WORK TO BE COMPLETED » Set down, exactly and in full, the line holding "exchanged,yellow hourglass,386 299,pink" and all the lines after it until the listing ends, and nothing else.

RECORDS FOR THIS EXERCISE »
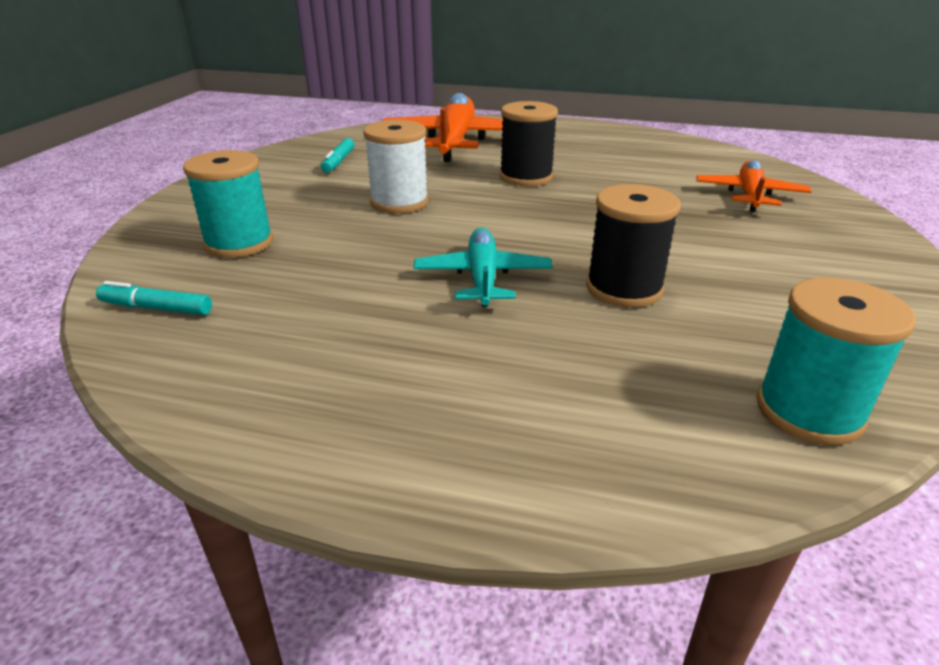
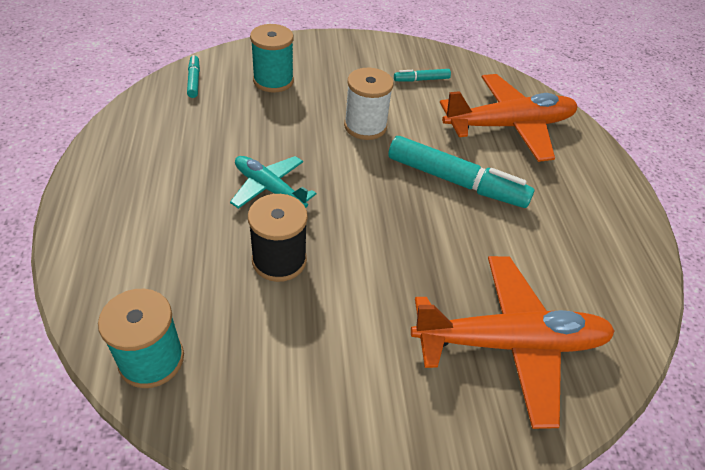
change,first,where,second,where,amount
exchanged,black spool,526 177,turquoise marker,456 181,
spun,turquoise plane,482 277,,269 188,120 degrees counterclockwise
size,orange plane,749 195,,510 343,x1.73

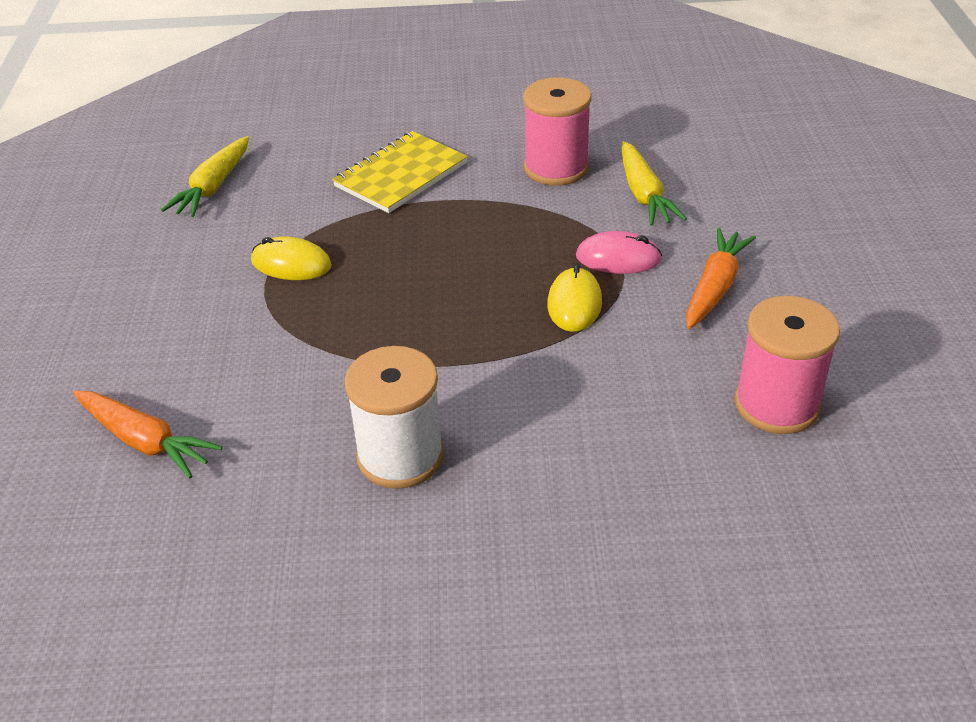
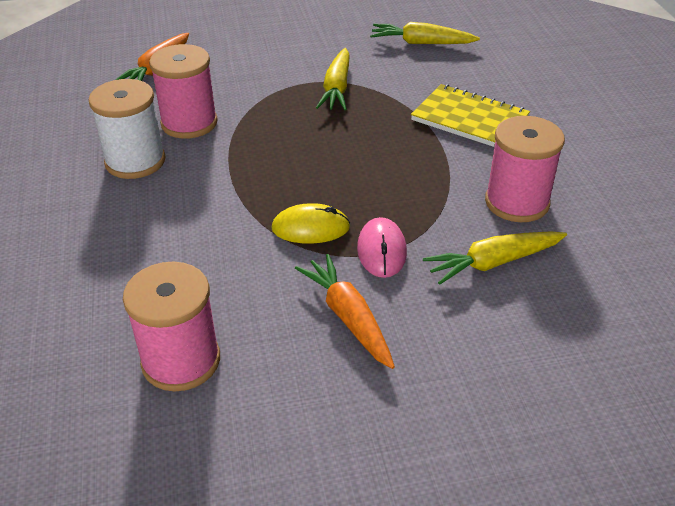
change,first,where,second,where,amount
appeared,,,pink spool,189 123,
exchanged,yellow mouse,291 264,yellow carrot,337 88,
spun,orange carrot,715 287,,348 317,135 degrees counterclockwise

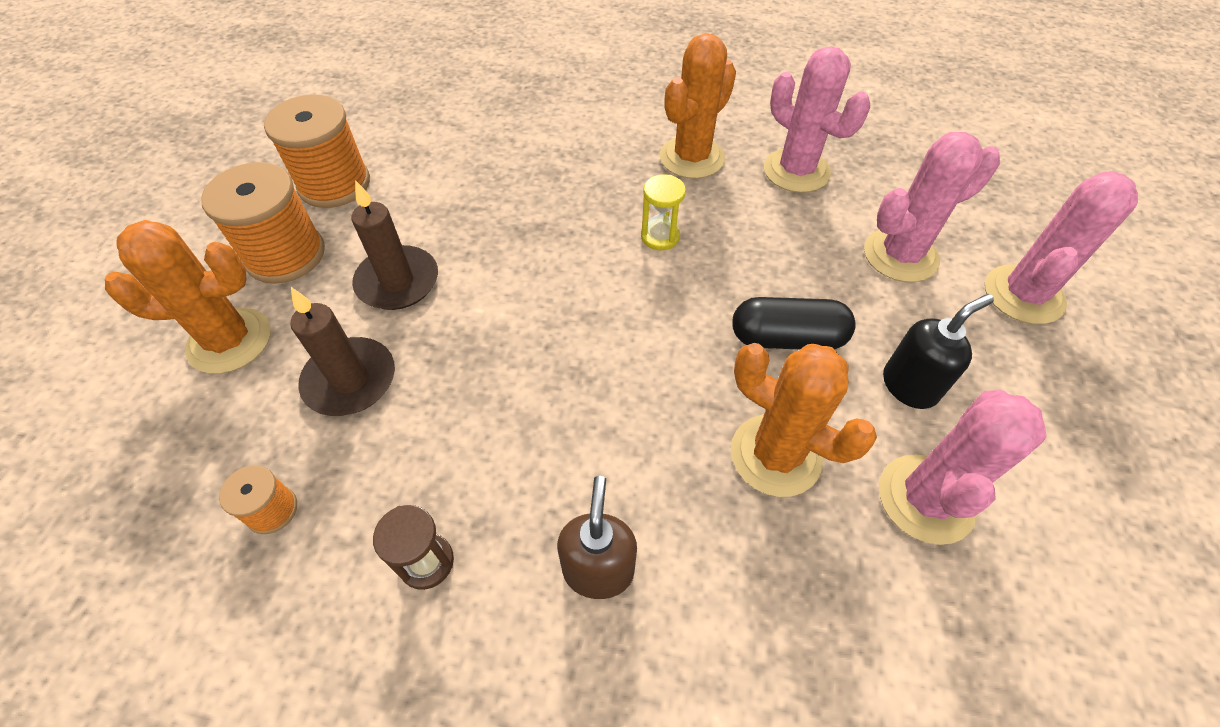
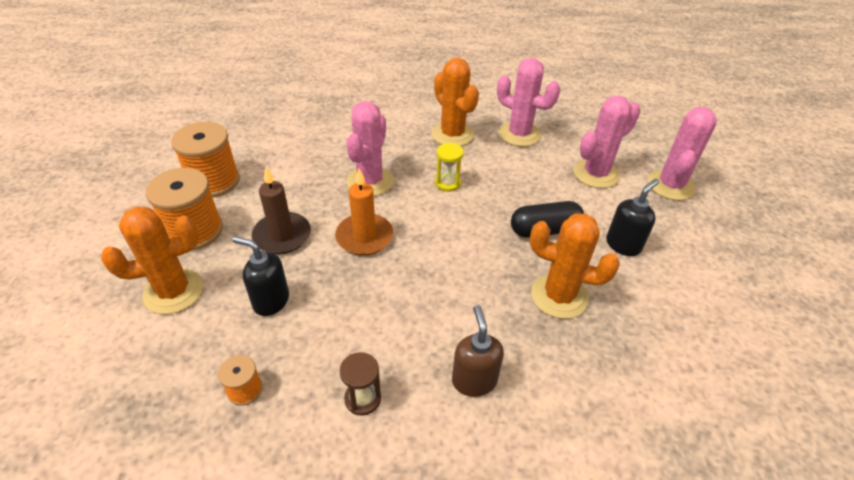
change,first,where,second,where,amount
appeared,,,orange candle,364 237,
relocated,pink cactus,926 499,,370 181,
exchanged,brown candle,350 380,black soap dispenser,271 301,
spun,orange cactus,692 158,,452 134,60 degrees counterclockwise

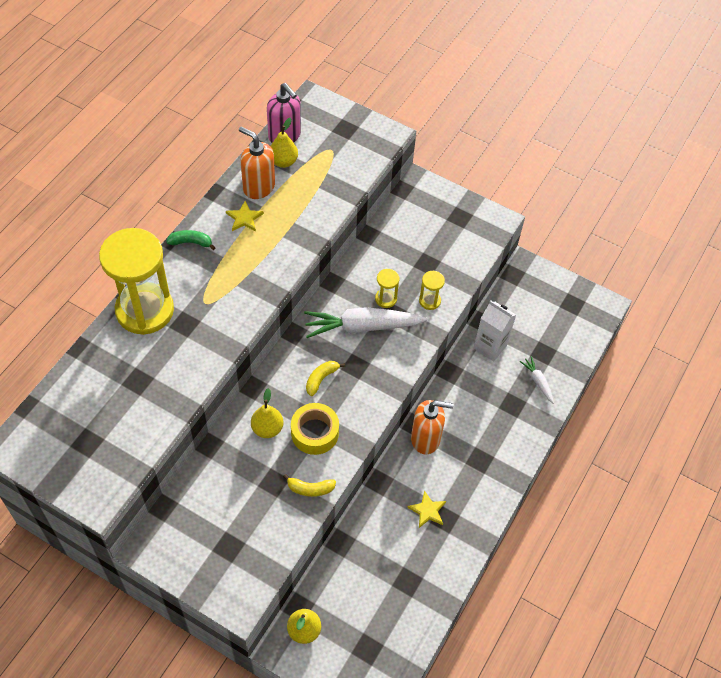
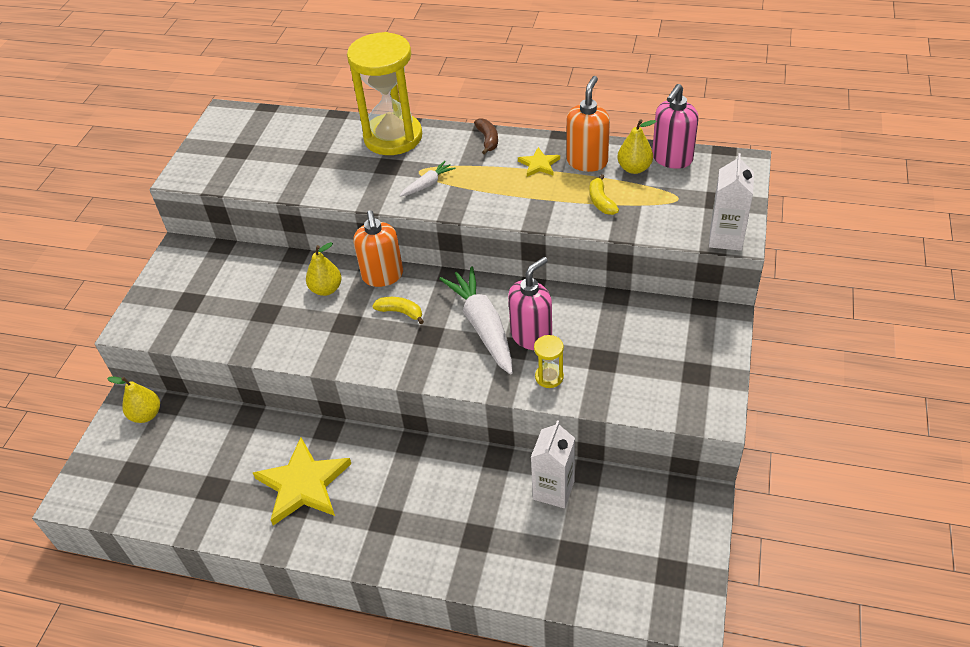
change,first,where,second,where,amount
missing,yellow tape,315 433,,,
appeared,,,white carton,726 238,
relocated,yellow banana,310 489,,601 201,
relocated,orange soap dispenser,426 439,,383 276,
relocated,white carrot,538 382,,427 184,
exchanged,yellow hourglass,386 299,pink soap dispenser,531 336,
colour,green banana,191 242,brown banana,488 140,
size,yellow star,427 511,,303 484,x2.06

ANSWER FOR THE TASK »
exchanged,yellow hourglass,386 299,pink soap dispenser,531 336,
colour,green banana,191 242,brown banana,488 140,
size,yellow star,427 511,,303 484,x2.06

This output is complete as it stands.